Coordinate-based change listings:
::::::

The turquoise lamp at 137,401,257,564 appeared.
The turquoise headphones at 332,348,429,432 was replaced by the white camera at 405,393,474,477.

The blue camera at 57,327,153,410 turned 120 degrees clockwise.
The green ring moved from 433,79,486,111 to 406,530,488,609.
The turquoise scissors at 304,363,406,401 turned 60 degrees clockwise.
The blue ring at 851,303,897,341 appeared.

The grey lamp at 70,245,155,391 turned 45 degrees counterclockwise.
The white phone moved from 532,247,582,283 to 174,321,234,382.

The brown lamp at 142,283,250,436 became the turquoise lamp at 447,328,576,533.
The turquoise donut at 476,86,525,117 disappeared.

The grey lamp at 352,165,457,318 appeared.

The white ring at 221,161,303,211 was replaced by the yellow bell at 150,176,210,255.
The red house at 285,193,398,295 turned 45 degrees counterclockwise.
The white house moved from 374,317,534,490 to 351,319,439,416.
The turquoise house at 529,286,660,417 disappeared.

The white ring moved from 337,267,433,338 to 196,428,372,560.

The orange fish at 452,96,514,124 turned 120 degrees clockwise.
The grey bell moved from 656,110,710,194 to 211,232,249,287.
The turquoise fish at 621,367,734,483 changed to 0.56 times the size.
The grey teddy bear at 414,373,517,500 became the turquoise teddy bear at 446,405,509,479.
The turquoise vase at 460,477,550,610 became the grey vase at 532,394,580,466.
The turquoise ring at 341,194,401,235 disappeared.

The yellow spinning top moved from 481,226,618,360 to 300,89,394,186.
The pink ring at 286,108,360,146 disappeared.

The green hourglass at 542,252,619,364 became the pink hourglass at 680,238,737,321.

::::::

Print the records again in their entirety, character for character.

#### Answer below:
The turquoise lamp at 137,401,257,564 appeared.
The turquoise headphones at 332,348,429,432 was replaced by the white camera at 405,393,474,477.

The blue camera at 57,327,153,410 turned 120 degrees clockwise.
The green ring moved from 433,79,486,111 to 406,530,488,609.
The turquoise scissors at 304,363,406,401 turned 60 degrees clockwise.
The blue ring at 851,303,897,341 appeared.

The grey lamp at 70,245,155,391 turned 45 degrees counterclockwise.
The white phone moved from 532,247,582,283 to 174,321,234,382.

The brown lamp at 142,283,250,436 became the turquoise lamp at 447,328,576,533.
The turquoise donut at 476,86,525,117 disappeared.

The grey lamp at 352,165,457,318 appeared.

The white ring at 221,161,303,211 was replaced by the yellow bell at 150,176,210,255.
The red house at 285,193,398,295 turned 45 degrees counterclockwise.
The white house moved from 374,317,534,490 to 351,319,439,416.
The turquoise house at 529,286,660,417 disappeared.

The white ring moved from 337,267,433,338 to 196,428,372,560.

The orange fish at 452,96,514,124 turned 120 degrees clockwise.
The grey bell moved from 656,110,710,194 to 211,232,249,287.
The turquoise fish at 621,367,734,483 changed to 0.56 times the size.
The grey teddy bear at 414,373,517,500 became the turquoise teddy bear at 446,405,509,479.
The turquoise vase at 460,477,550,610 became the grey vase at 532,394,580,466.
The turquoise ring at 341,194,401,235 disappeared.

The yellow spinning top moved from 481,226,618,360 to 300,89,394,186.
The pink ring at 286,108,360,146 disappeared.

The green hourglass at 542,252,619,364 became the pink hourglass at 680,238,737,321.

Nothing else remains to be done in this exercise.